### Supplied data
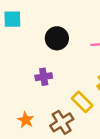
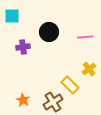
purple cross: (44, 77) -> (23, 47), moved

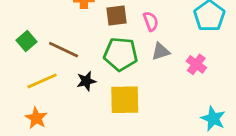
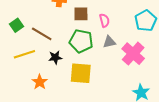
pink cross: (196, 64) -> (133, 54), size x1.6
orange star: (36, 118) -> (40, 82), moved

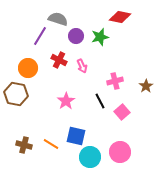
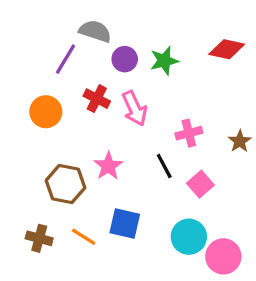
red diamond: (120, 17) -> (227, 49), moved
pink arrow: (82, 66) -> (135, 108), size x1.5
brown hexagon: (16, 94) -> (66, 184), moved
pink circle: (120, 152) -> (223, 256), moved
cyan circle: (90, 157) -> (189, 237), moved

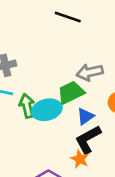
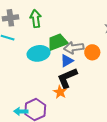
gray arrow: (90, 72) -> (74, 48), moved
green arrow: (27, 106) -> (36, 19), moved

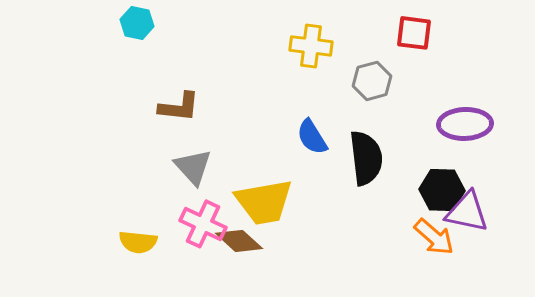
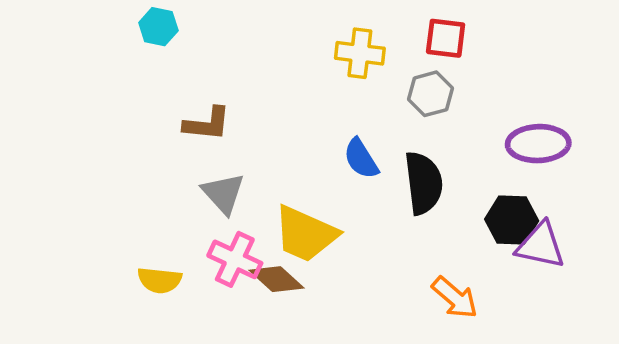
red square: (414, 33) -> (446, 38), moved
yellow trapezoid: (264, 202) -> (305, 234), turned 34
orange arrow: (434, 237) -> (455, 298), moved

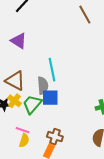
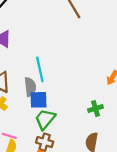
green trapezoid: (32, 104) -> (45, 119), moved

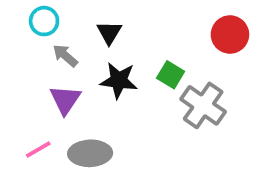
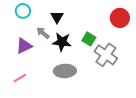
gray arrow: (65, 56) -> (43, 33), moved
purple triangle: (65, 100) -> (24, 46), moved, turned 30
gray ellipse: (90, 153) -> (65, 71), moved

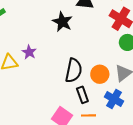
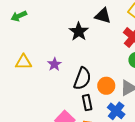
purple star: (29, 52) -> (54, 64), moved

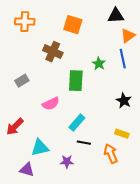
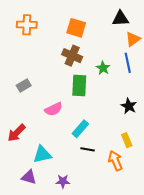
brown cross: (53, 52) -> (72, 56), moved
yellow rectangle: (122, 134) -> (127, 140), turned 48
purple star: (67, 162) -> (63, 181), moved

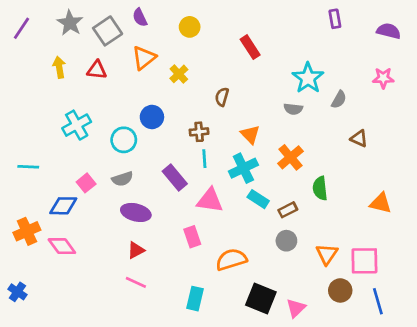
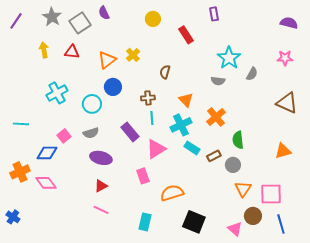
purple rectangle: (335, 19) -> (214, 14), moved
yellow circle: (190, 27) -> (153, 19), moved
orange triangle: (144, 58) -> (107, 60), moved
brown triangle: (359, 139) -> (287, 103), moved, size x1.6
pink triangle: (210, 200) -> (156, 149), turned -40
orange triangle: (381, 203) -> (283, 151), turned -30
gray circle: (286, 241) -> (233, 165), moved
pink triangle: (296, 308) -> (235, 229), moved, turned -35

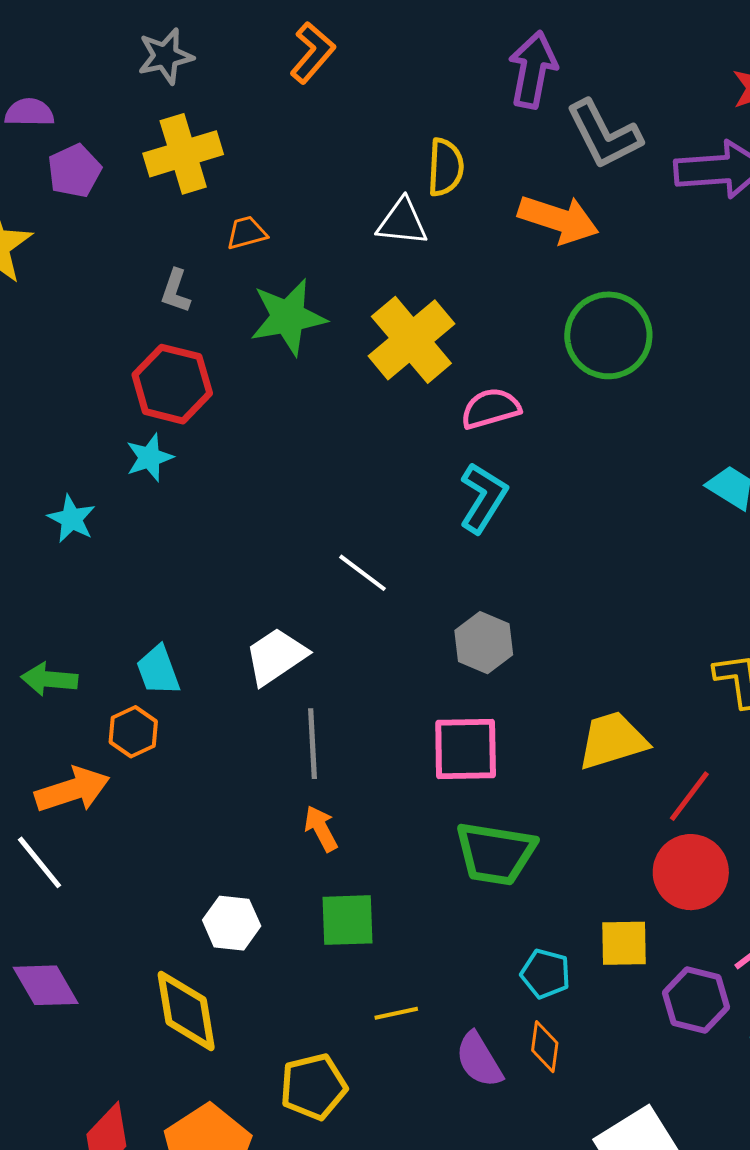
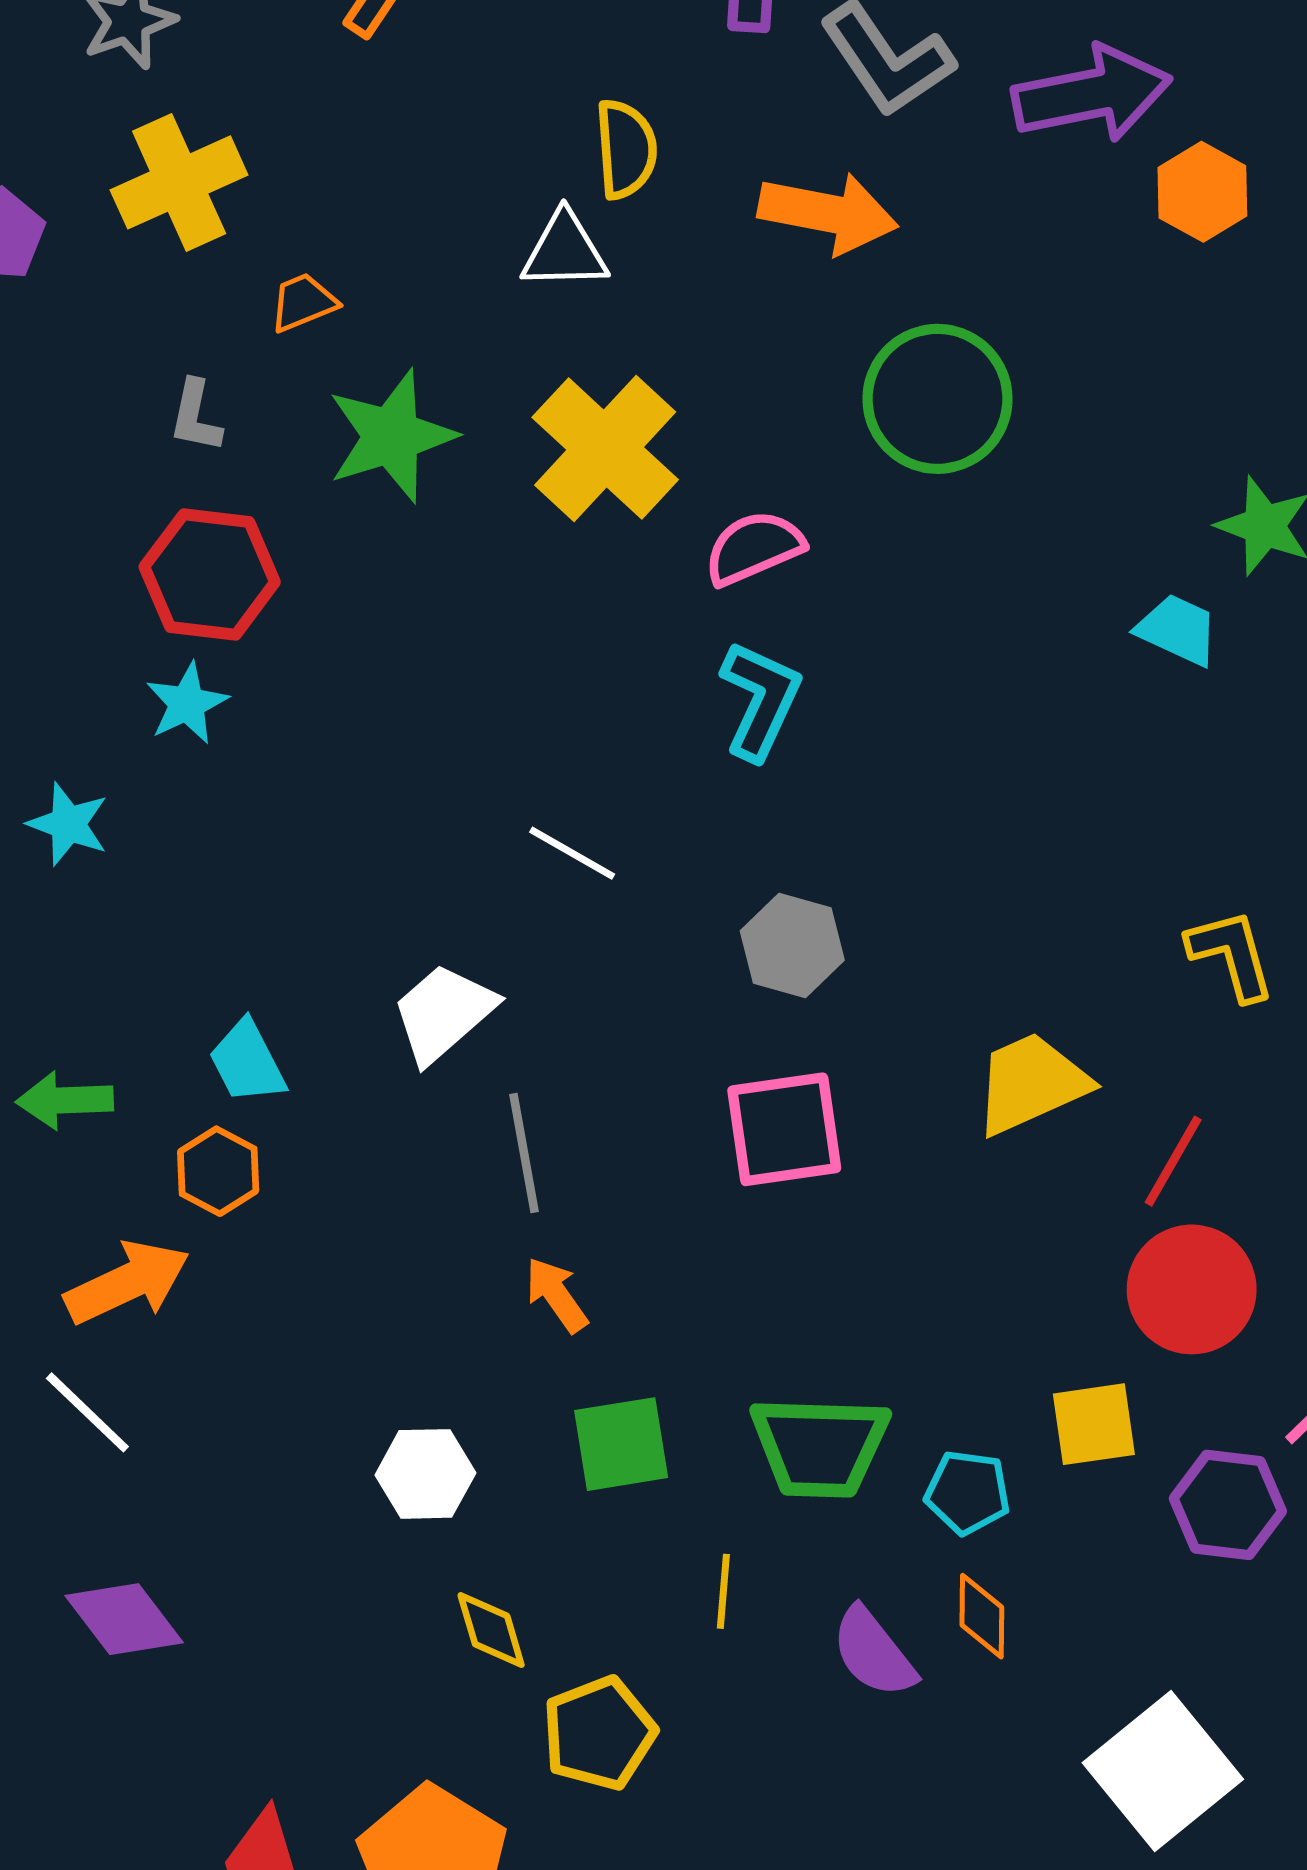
green trapezoid: (495, 853) -> (820, 1446), moved
yellow diamond: (186, 1011) -> (491, 1630), moved, size x0.6
yellow line: (396, 1013) -> (723, 1591), turned -66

### What the task requires
A verbatim transcript of the entries above is required, with the pictures left out.

### Response below
purple cross: (44, 77) -> (23, 47), moved

pink cross: (196, 64) -> (133, 54), size x1.6
orange star: (36, 118) -> (40, 82), moved

red diamond: (120, 17) -> (227, 49), moved
pink arrow: (82, 66) -> (135, 108), size x1.5
brown hexagon: (16, 94) -> (66, 184), moved
pink circle: (120, 152) -> (223, 256), moved
cyan circle: (90, 157) -> (189, 237), moved

gray arrow: (90, 72) -> (74, 48), moved
green arrow: (27, 106) -> (36, 19), moved

red square: (414, 33) -> (446, 38), moved
yellow trapezoid: (264, 202) -> (305, 234), turned 34
orange arrow: (434, 237) -> (455, 298), moved

green trapezoid: (32, 104) -> (45, 119), moved

gray arrow: (65, 56) -> (43, 33), moved
purple triangle: (65, 100) -> (24, 46), moved, turned 30
gray ellipse: (90, 153) -> (65, 71), moved

purple star: (29, 52) -> (54, 64), moved

brown cross: (53, 52) -> (72, 56), moved
yellow rectangle: (122, 134) -> (127, 140), turned 48
purple star: (67, 162) -> (63, 181), moved

purple rectangle: (335, 19) -> (214, 14), moved
yellow circle: (190, 27) -> (153, 19), moved
orange triangle: (144, 58) -> (107, 60), moved
brown triangle: (359, 139) -> (287, 103), moved, size x1.6
pink triangle: (210, 200) -> (156, 149), turned -40
orange triangle: (381, 203) -> (283, 151), turned -30
gray circle: (286, 241) -> (233, 165), moved
pink triangle: (296, 308) -> (235, 229), moved, turned -35

green trapezoid: (495, 853) -> (820, 1446), moved
yellow diamond: (186, 1011) -> (491, 1630), moved, size x0.6
yellow line: (396, 1013) -> (723, 1591), turned -66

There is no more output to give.